TO DO
Keep the images out and copy every entry below exactly.
+++
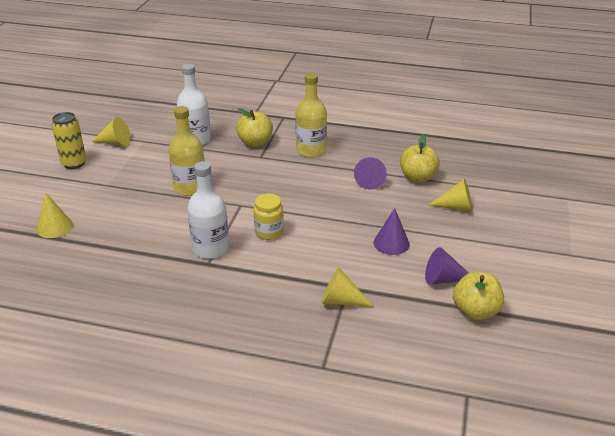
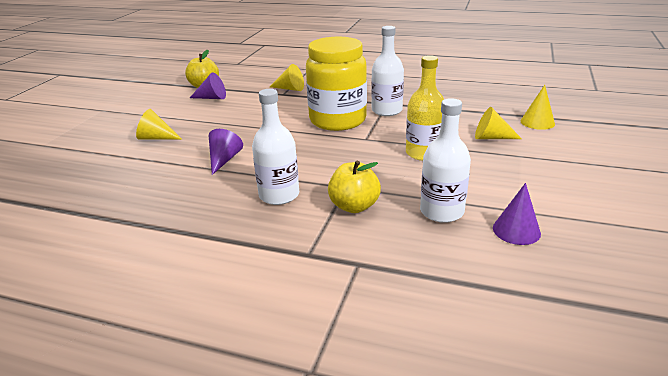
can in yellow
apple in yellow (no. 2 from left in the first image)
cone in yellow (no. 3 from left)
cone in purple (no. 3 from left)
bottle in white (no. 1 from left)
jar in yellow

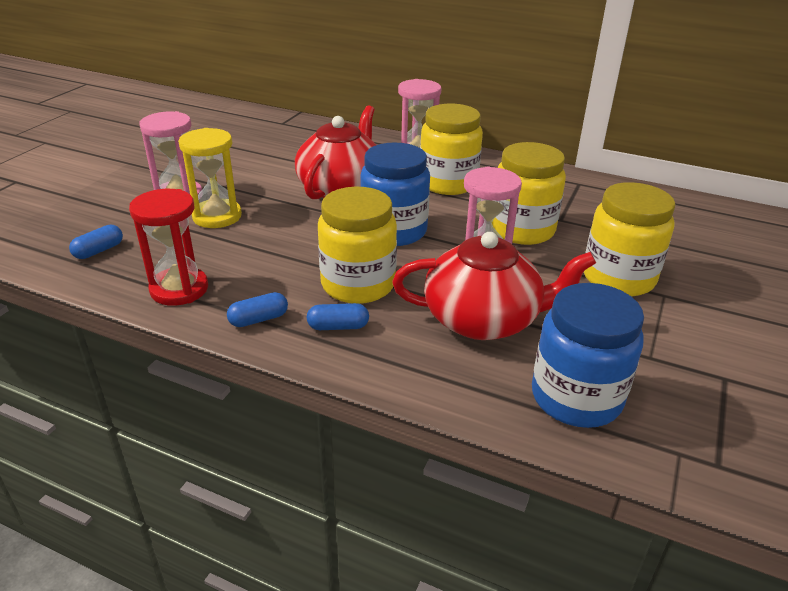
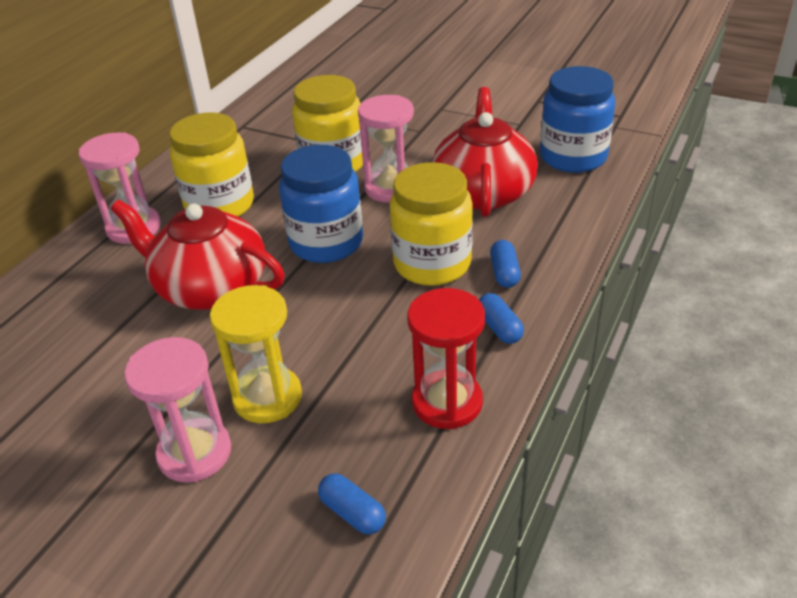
jar in yellow (no. 4 from left in the first image)

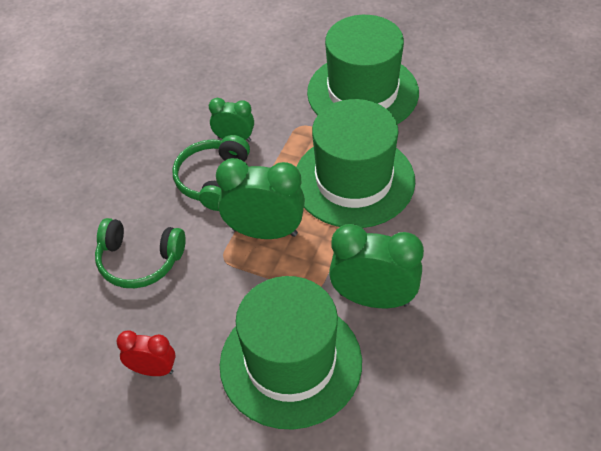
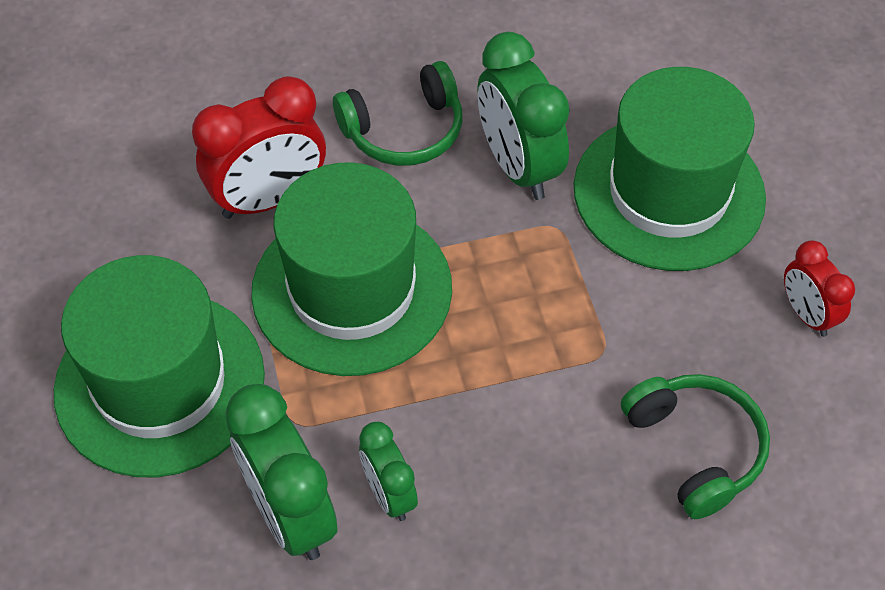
clock in red (no. 1 from left)
headphones in green (no. 1 from left)
clock in green (no. 1 from left)

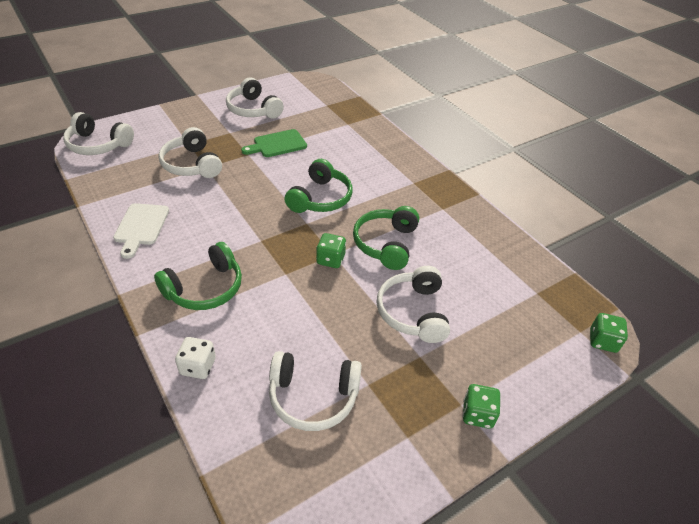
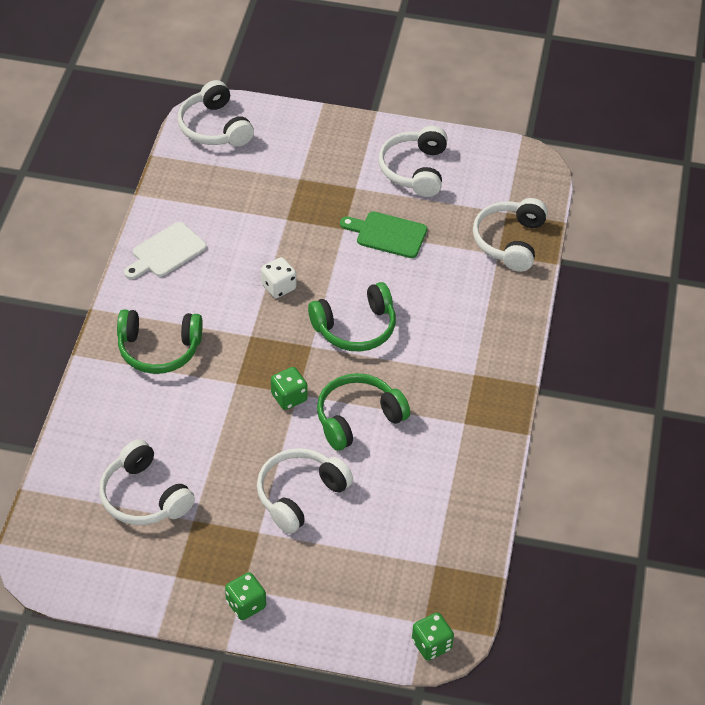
headphones in white (no. 5 from left)
dice in white

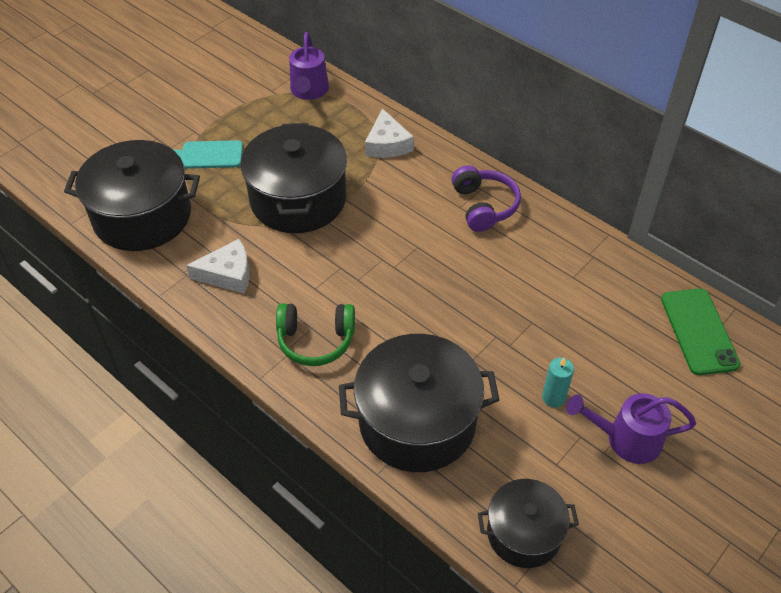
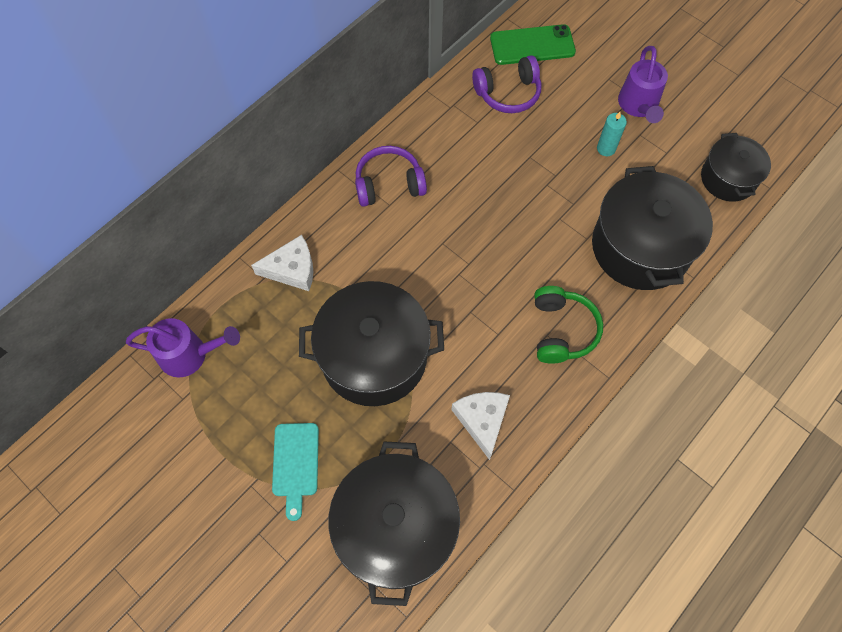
headphones in purple (no. 2 from left)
+++
SOLUTION
can in yellow
apple in yellow (no. 2 from left in the first image)
cone in yellow (no. 3 from left)
cone in purple (no. 3 from left)
bottle in white (no. 1 from left)
jar in yellow

jar in yellow (no. 4 from left in the first image)

clock in red (no. 1 from left)
headphones in green (no. 1 from left)
clock in green (no. 1 from left)

headphones in white (no. 5 from left)
dice in white

headphones in purple (no. 2 from left)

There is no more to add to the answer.